GIVEN INFORMATION =>
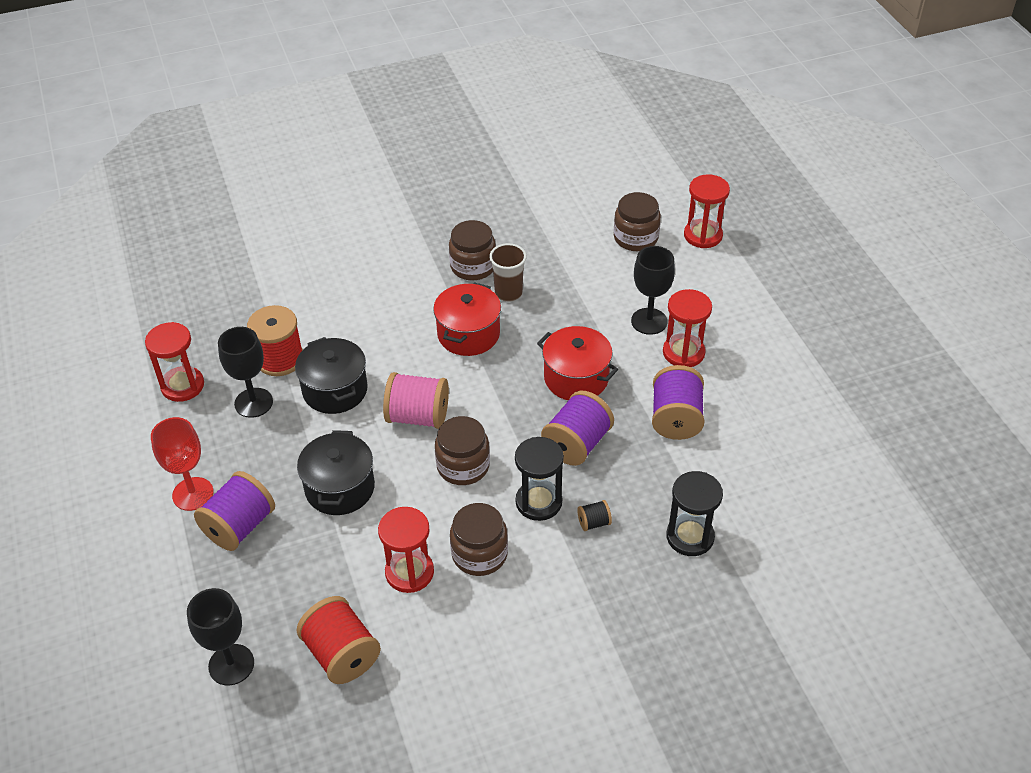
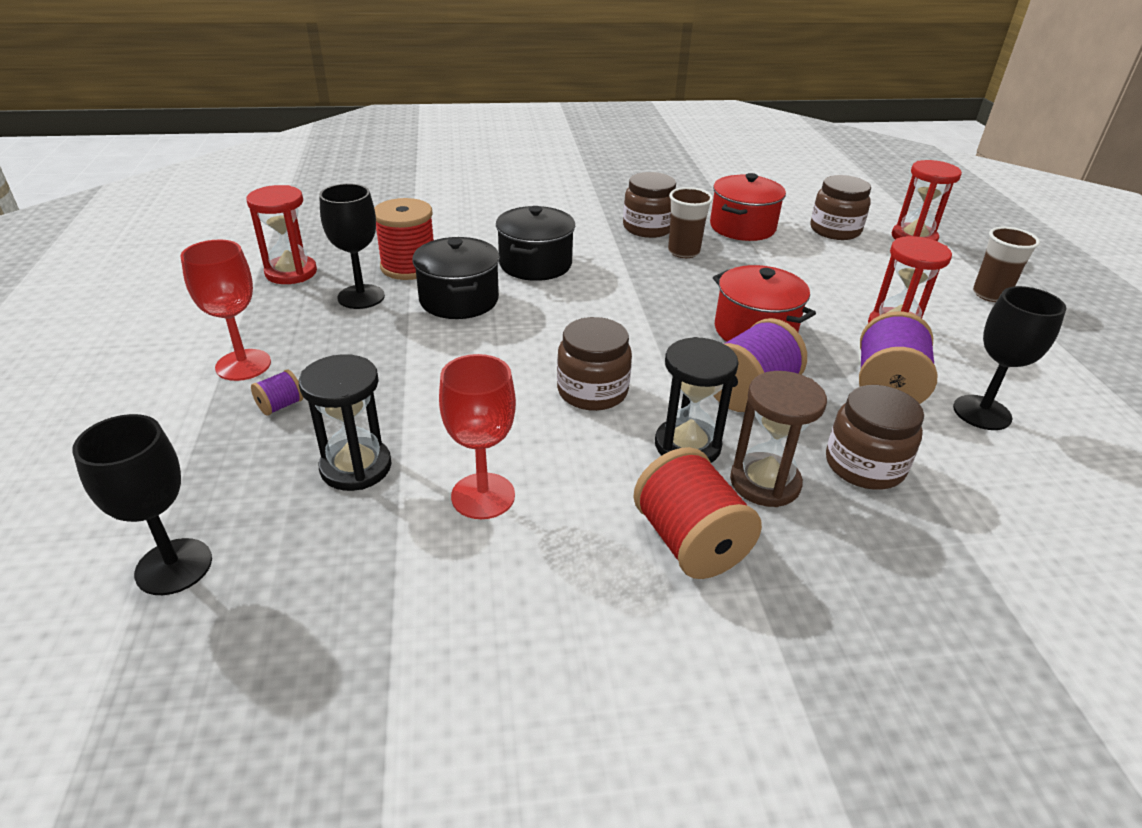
camera: 10 degrees right, 10 degrees down
purple spool [194,471,275,551] -> purple spool [251,370,303,416], size x0.47
black pot [297,430,375,515] -> black pot moved to [496,206,575,281]
red spool [297,596,381,684] -> red spool moved to [633,447,762,579]
red hourglass [378,507,434,593] -> red goblet [439,354,516,519]
pink spool [383,372,449,429] -> none
red pot [433,282,501,356] -> red pot moved to [710,173,786,241]
brown jar [450,503,508,576] -> brown jar moved to [826,385,924,490]
black spool [577,500,612,531] -> brown hourglass [730,371,827,507]
black goblet [631,246,675,335] -> black goblet moved to [953,286,1066,430]
black hourglass [666,471,723,556] -> black hourglass moved to [299,354,391,491]
none -> brown cup [973,227,1040,302]

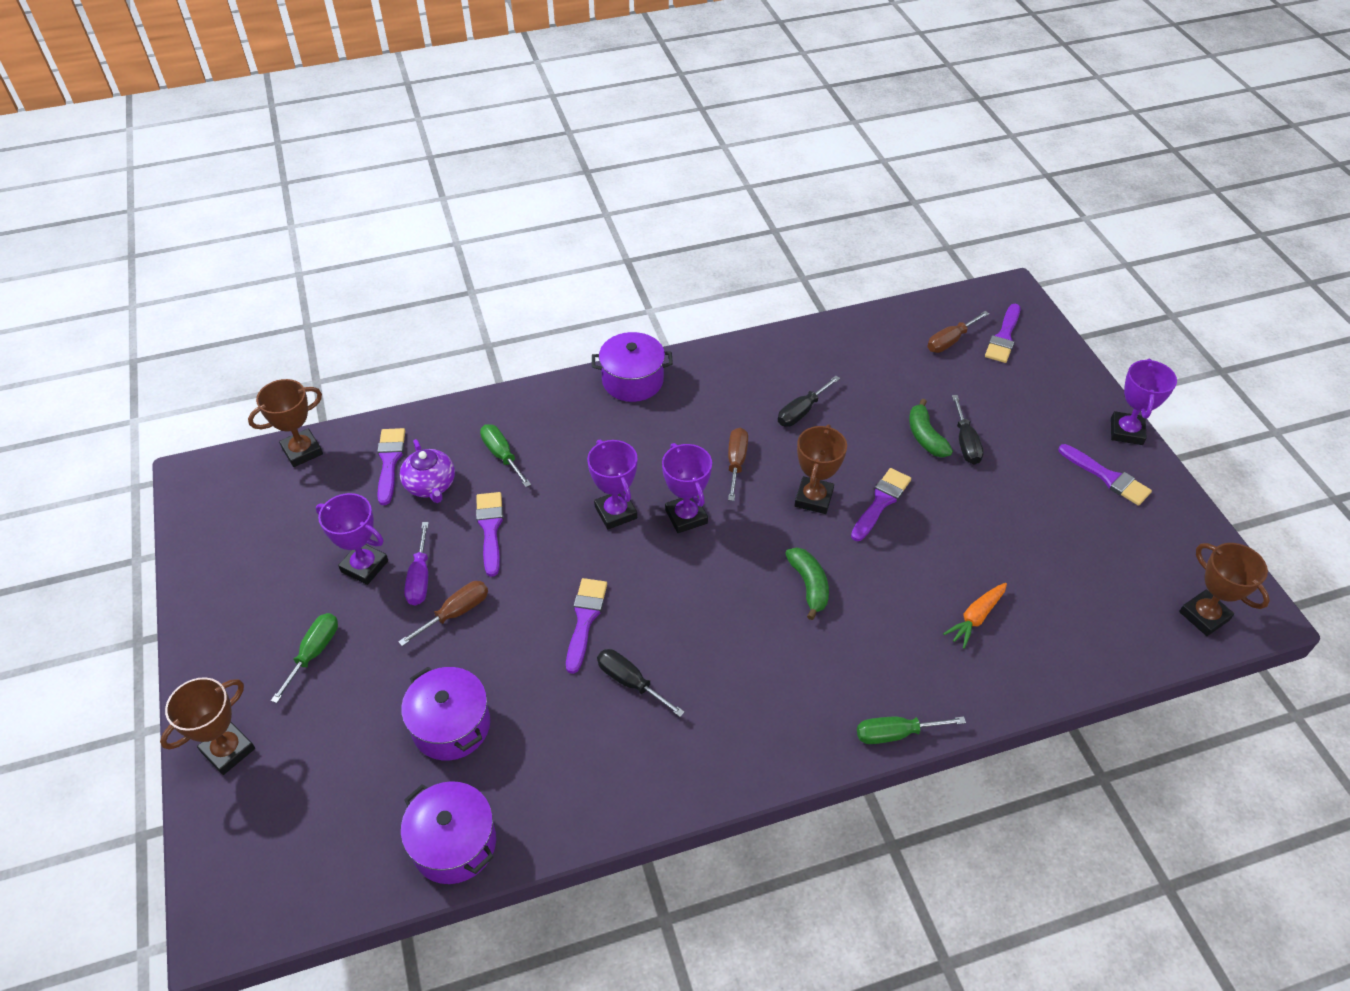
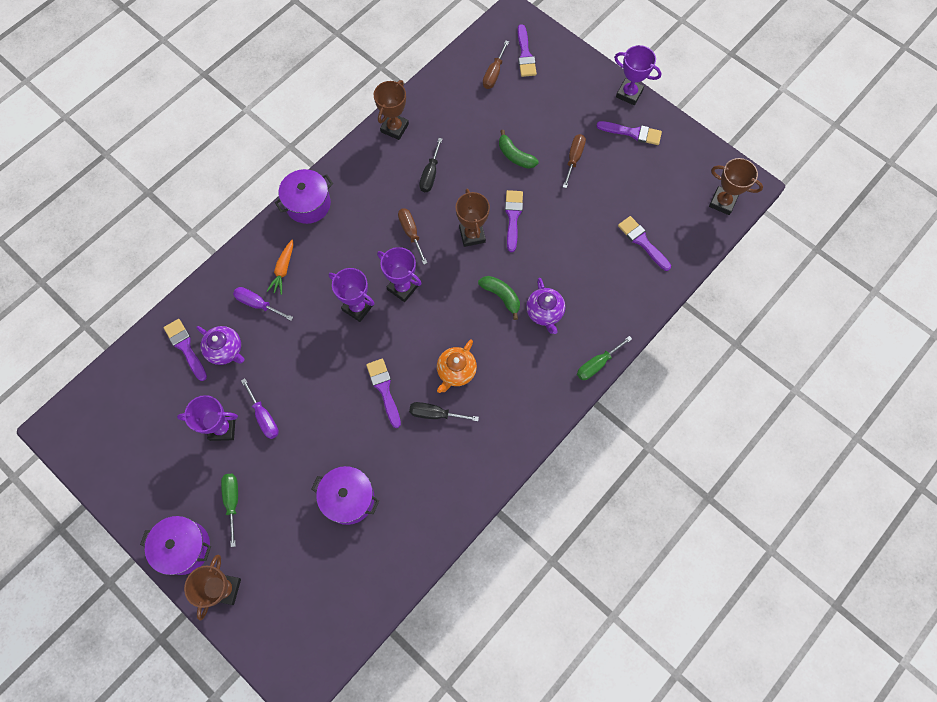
camera: 30 degrees left, 20 degrees up
brown trophy [248,379,323,467] -> brown trophy moved to [374,80,409,140]
brown screwdriver [398,581,488,646] -> brown screwdriver moved to [563,134,586,188]
purple pot [401,781,496,884] -> purple pot moved to [140,516,211,575]
purple brush [476,492,503,577] -> purple brush moved to [618,216,671,271]
green screwdriver [480,424,531,487] -> purple screwdriver [233,287,293,321]
orange carrot [943,583,1007,649] -> orange carrot moved to [267,240,293,295]
black screwdriver [952,395,984,465] -> none
purple trophy [1111,359,1177,445] -> purple trophy turned 45 degrees counterclockwise [614,45,662,105]
none -> orange teapot [437,340,477,393]
none -> purple teapot [526,278,565,334]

WHAT YOU ARE ASKED TO DO =>
Each line in the listing where the word "none" is found is to be copied.

EXPECTED ANSWER =>
pink spool [383,372,449,429] -> none
none -> brown cup [973,227,1040,302]
black screwdriver [952,395,984,465] -> none
none -> orange teapot [437,340,477,393]
none -> purple teapot [526,278,565,334]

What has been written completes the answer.